▸ What is expected
Look through the data below and work out how many lines contain the string "DGND". Give the number alone.

▸ Collection entries
# # # #
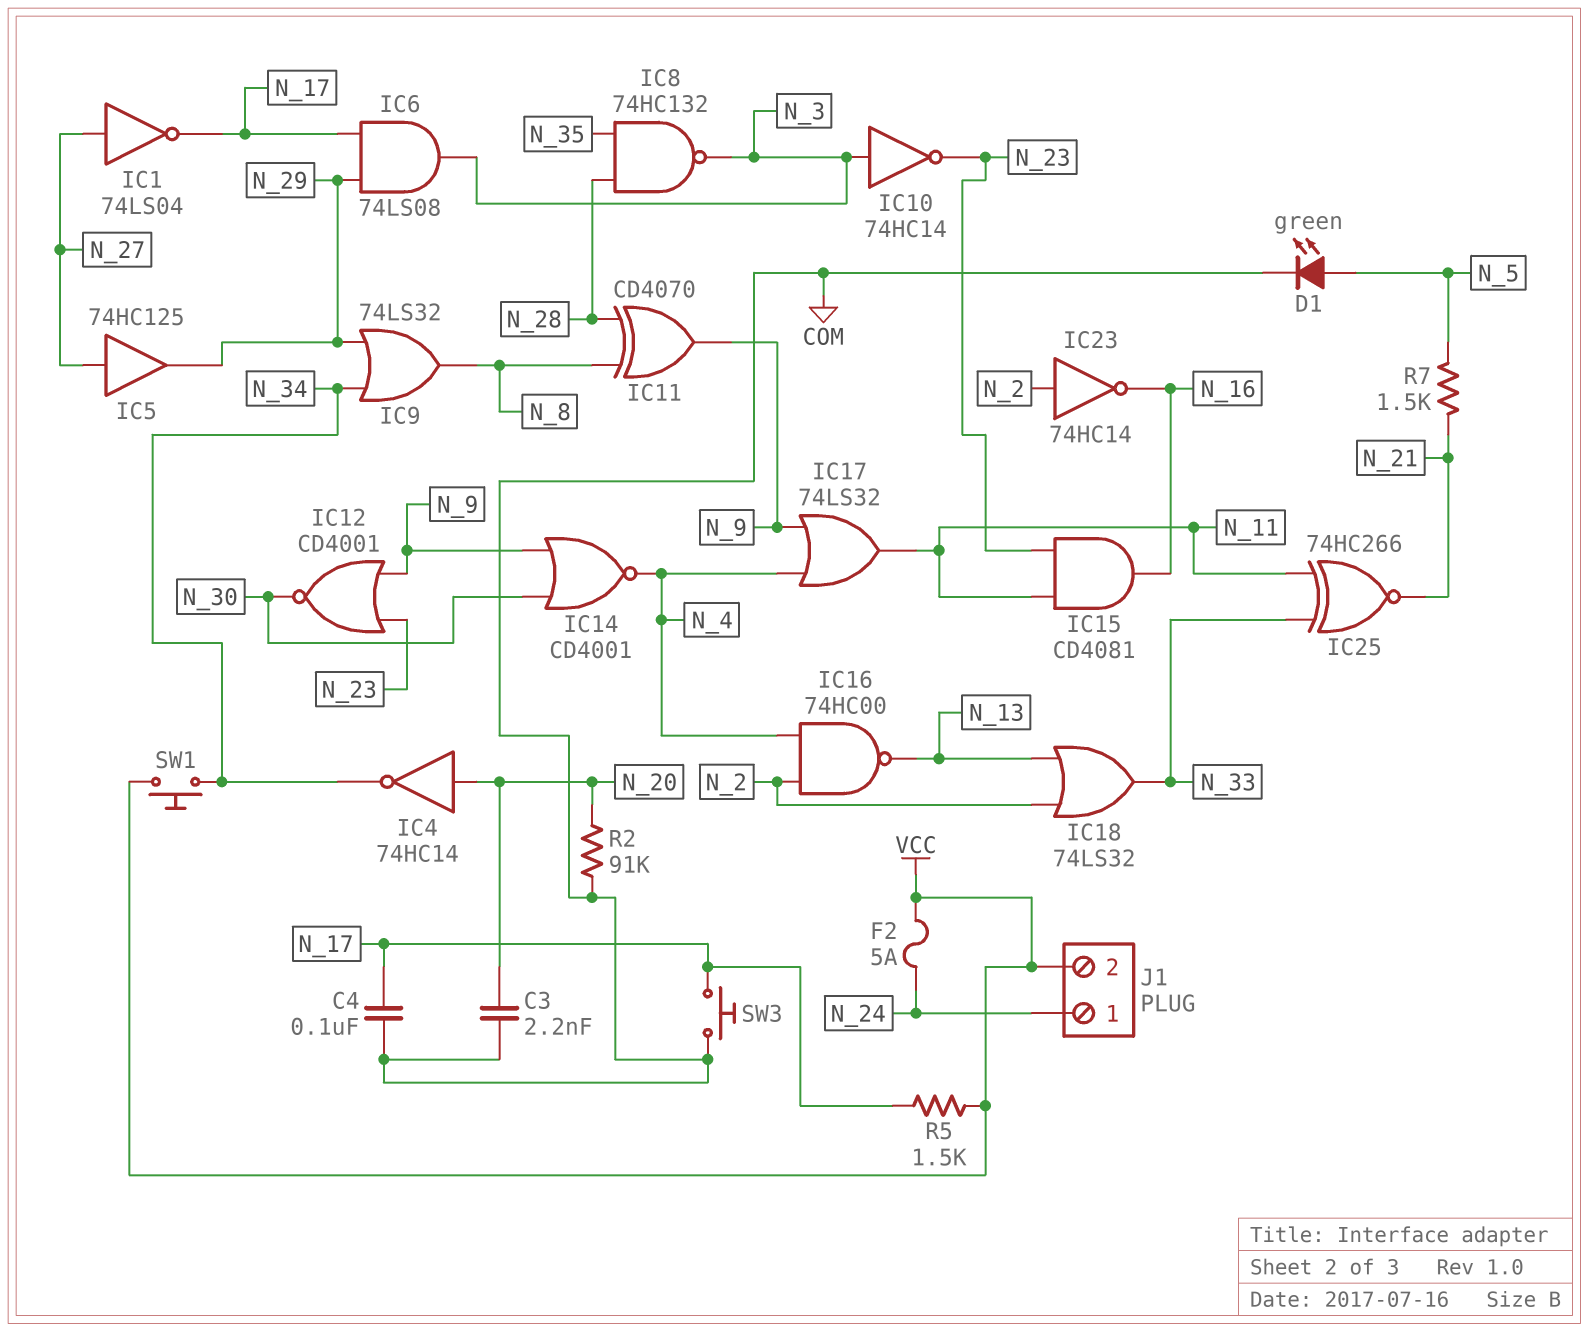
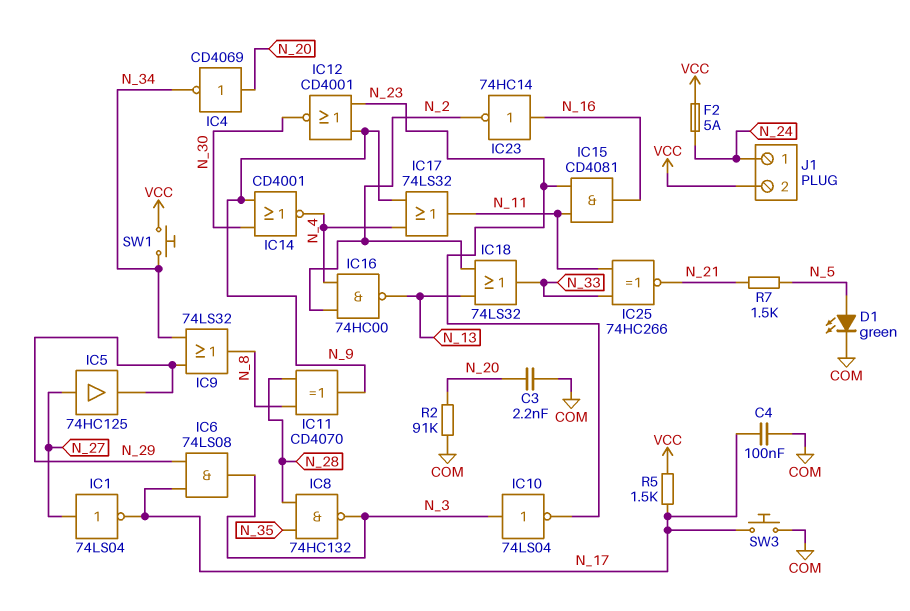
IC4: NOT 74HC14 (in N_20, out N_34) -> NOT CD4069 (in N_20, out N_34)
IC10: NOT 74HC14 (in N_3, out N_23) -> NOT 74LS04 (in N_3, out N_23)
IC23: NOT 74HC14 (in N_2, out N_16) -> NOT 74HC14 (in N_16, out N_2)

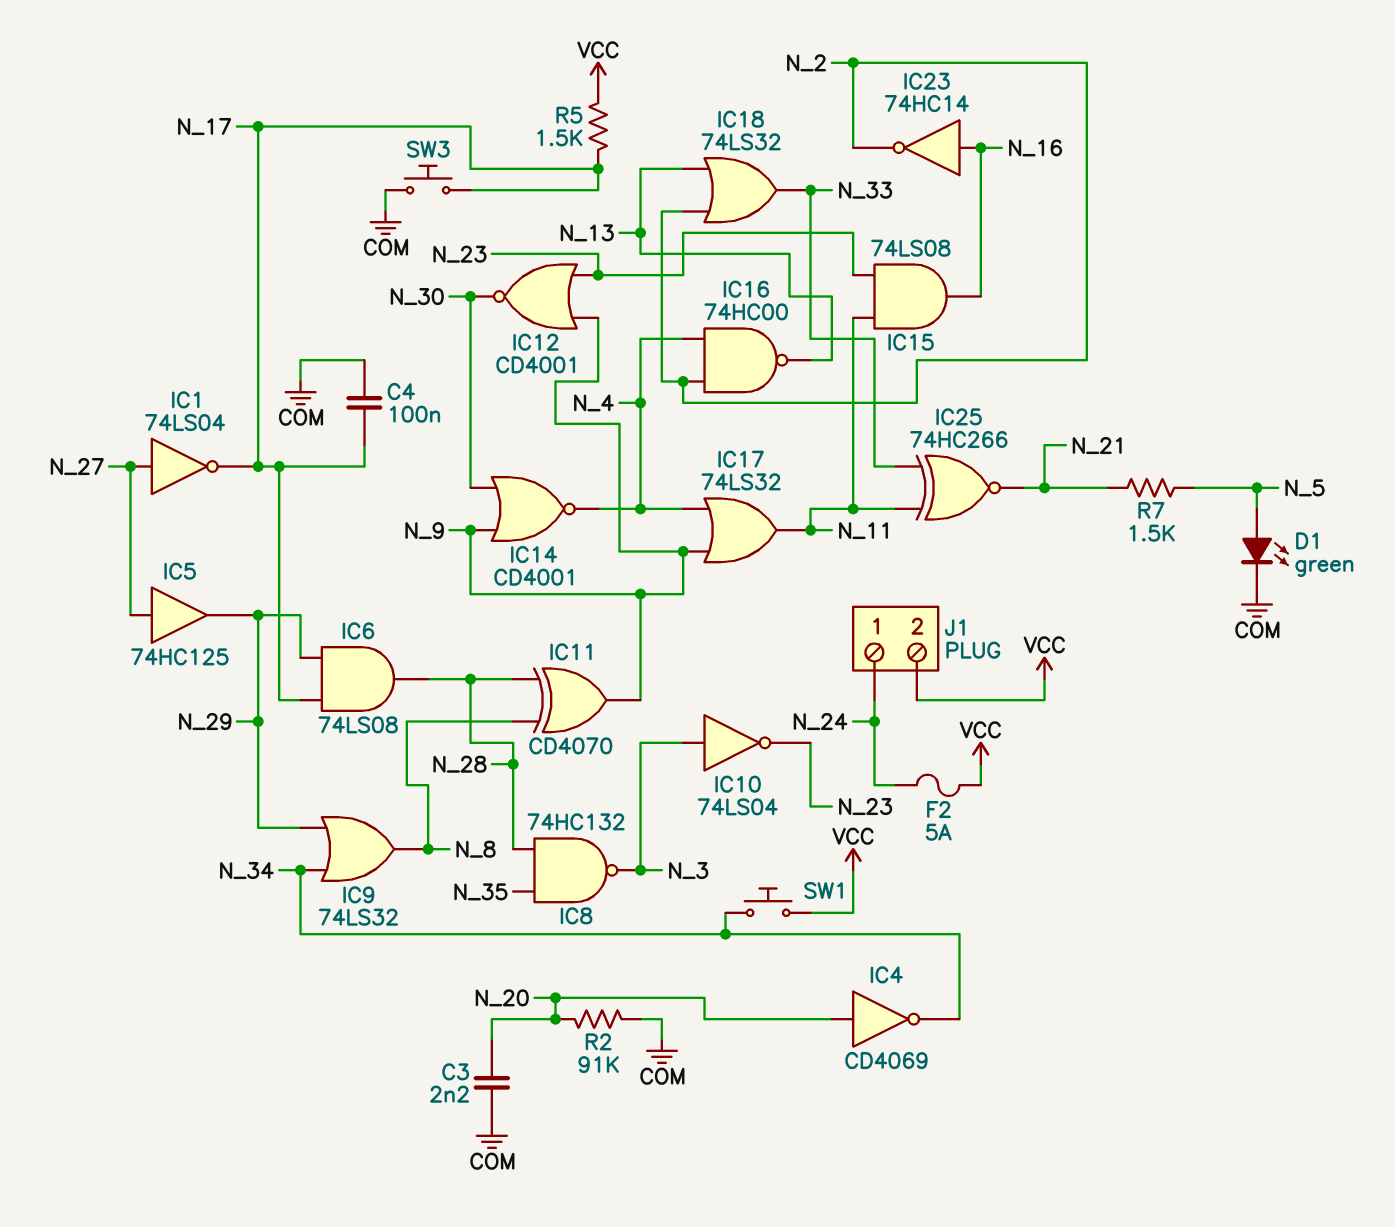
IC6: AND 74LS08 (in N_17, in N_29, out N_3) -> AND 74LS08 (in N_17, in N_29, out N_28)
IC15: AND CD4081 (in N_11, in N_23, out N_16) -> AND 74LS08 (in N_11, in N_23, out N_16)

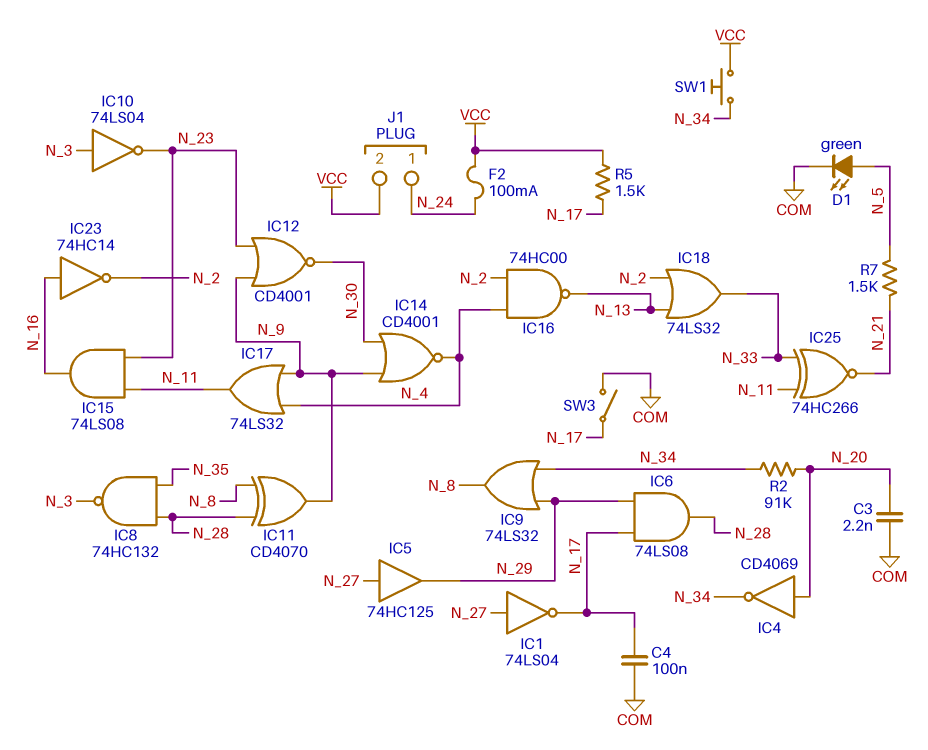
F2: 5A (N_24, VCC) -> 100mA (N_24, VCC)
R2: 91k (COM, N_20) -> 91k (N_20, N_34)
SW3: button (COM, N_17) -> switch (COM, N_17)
# # # #
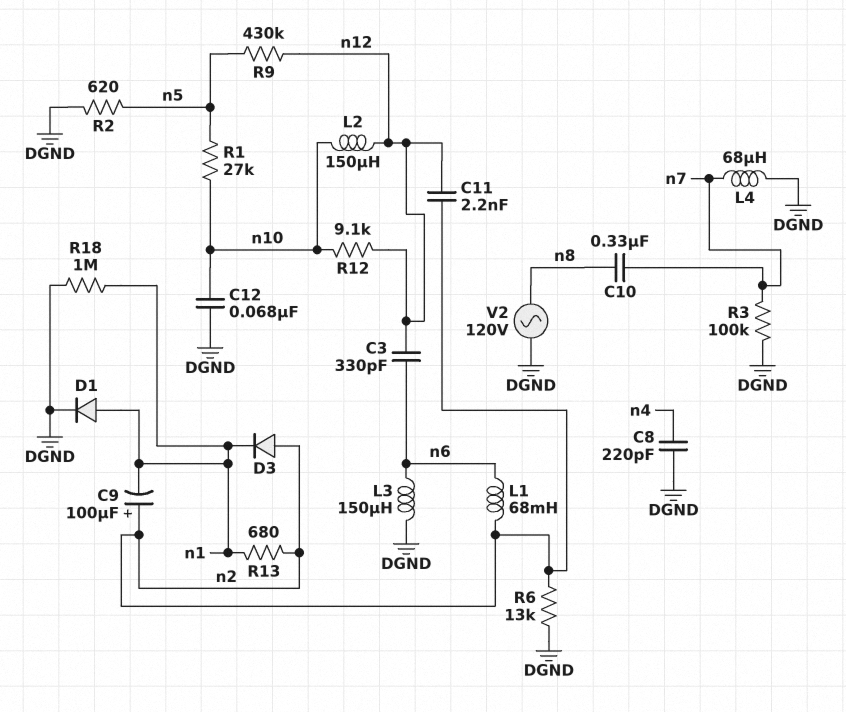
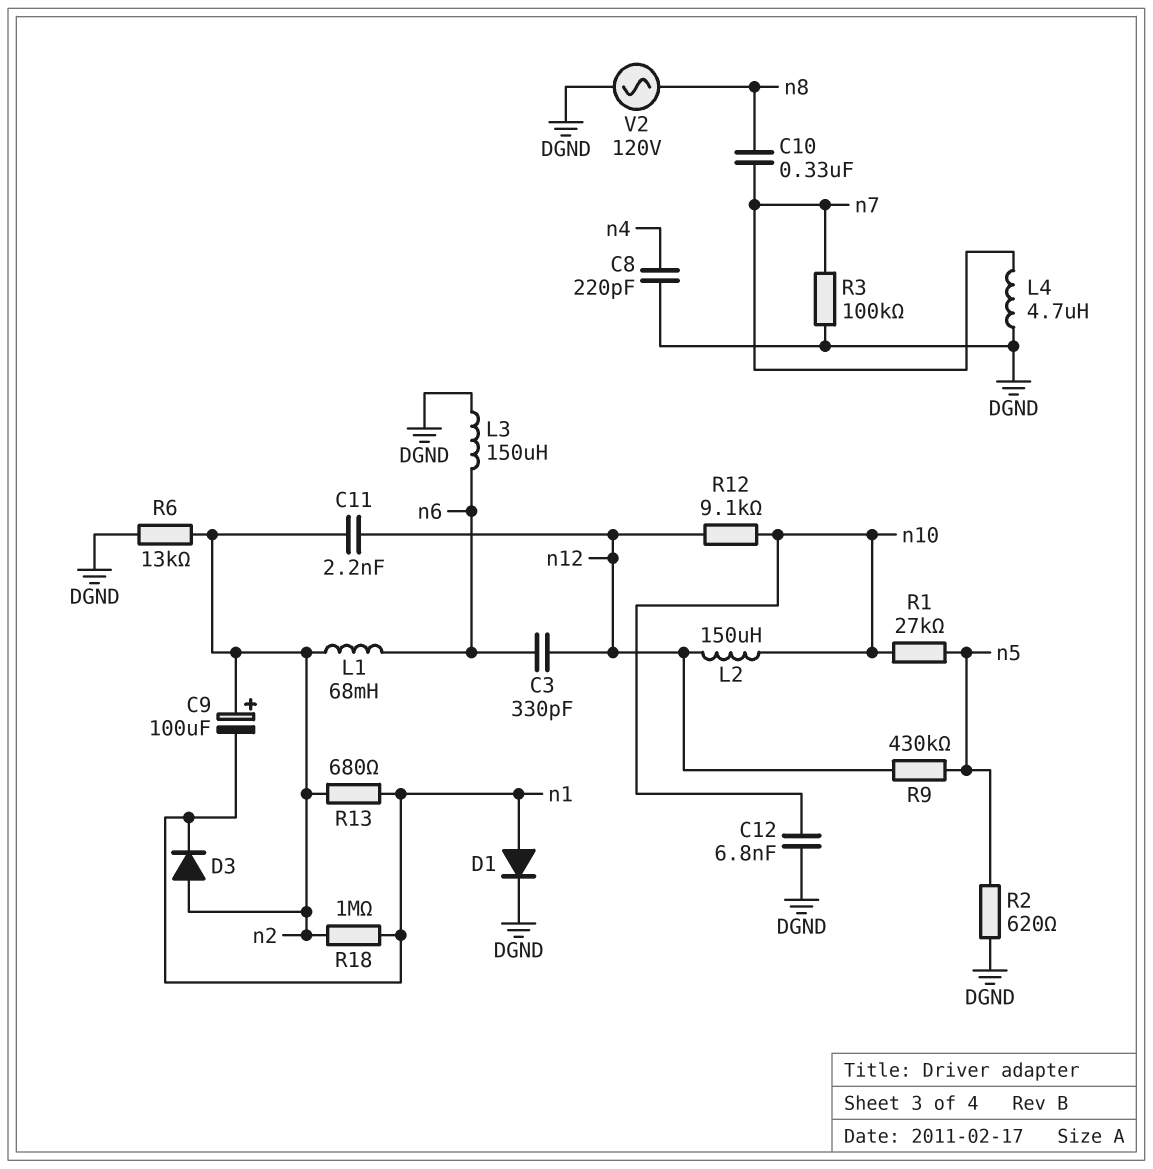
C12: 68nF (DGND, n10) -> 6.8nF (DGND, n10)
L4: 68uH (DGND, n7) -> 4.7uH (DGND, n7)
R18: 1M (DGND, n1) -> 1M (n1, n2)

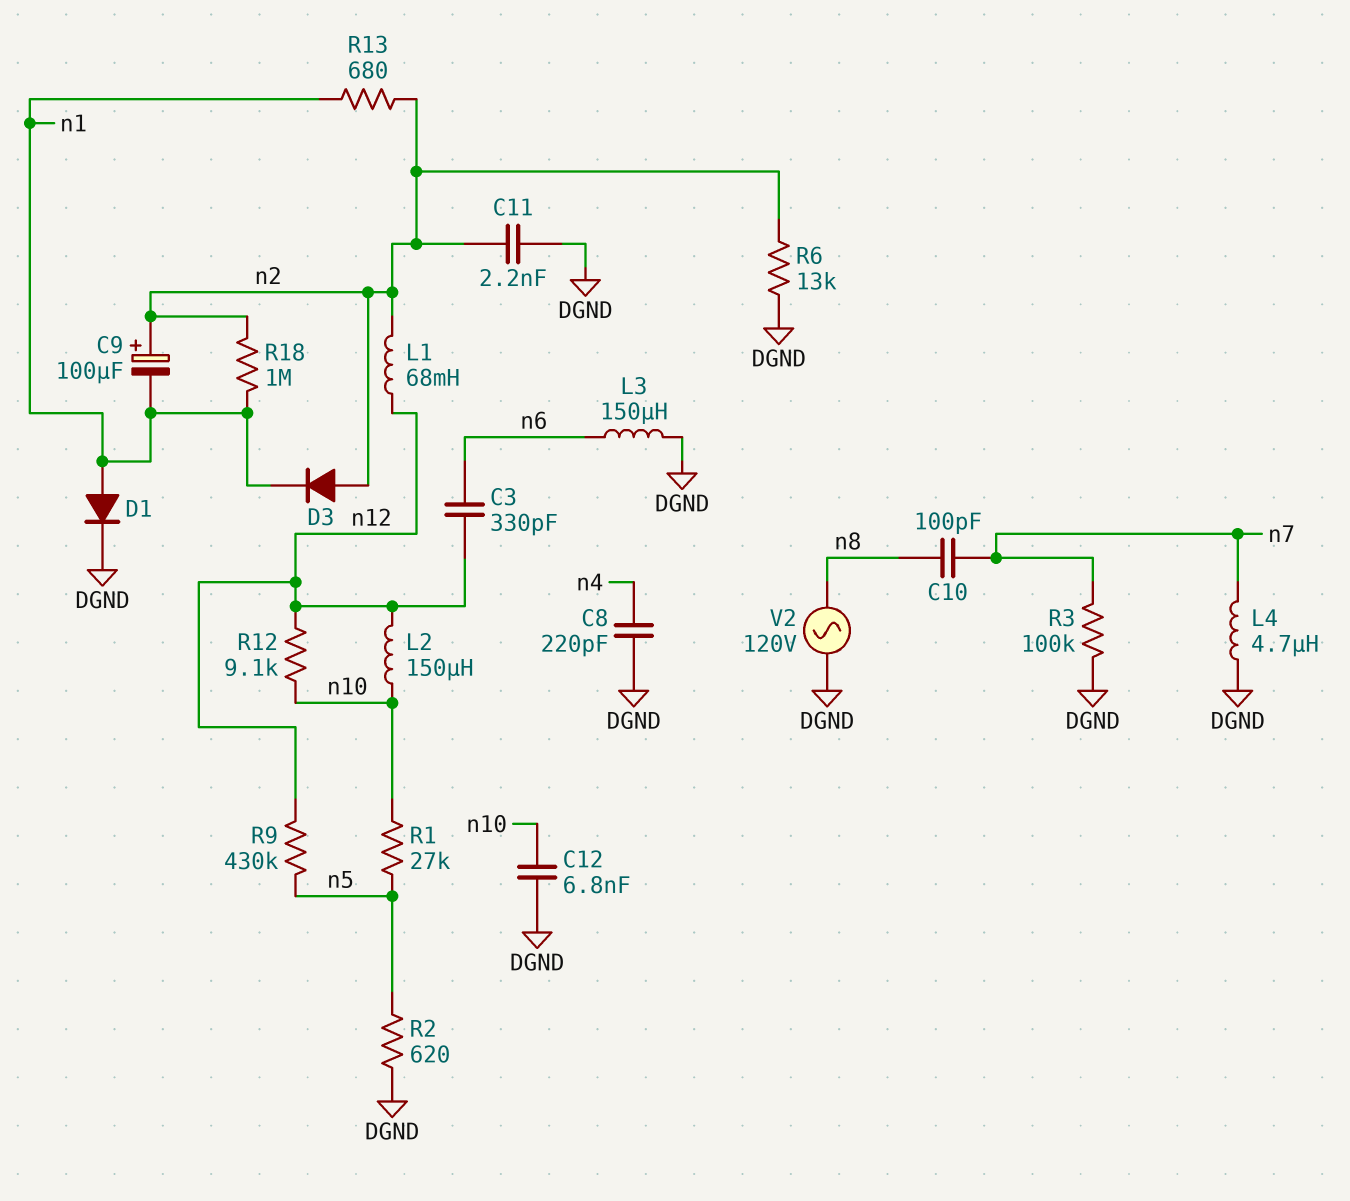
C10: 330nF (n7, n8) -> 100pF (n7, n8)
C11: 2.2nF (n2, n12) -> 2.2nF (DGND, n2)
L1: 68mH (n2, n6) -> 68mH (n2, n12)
# # # #
▸ Answer
4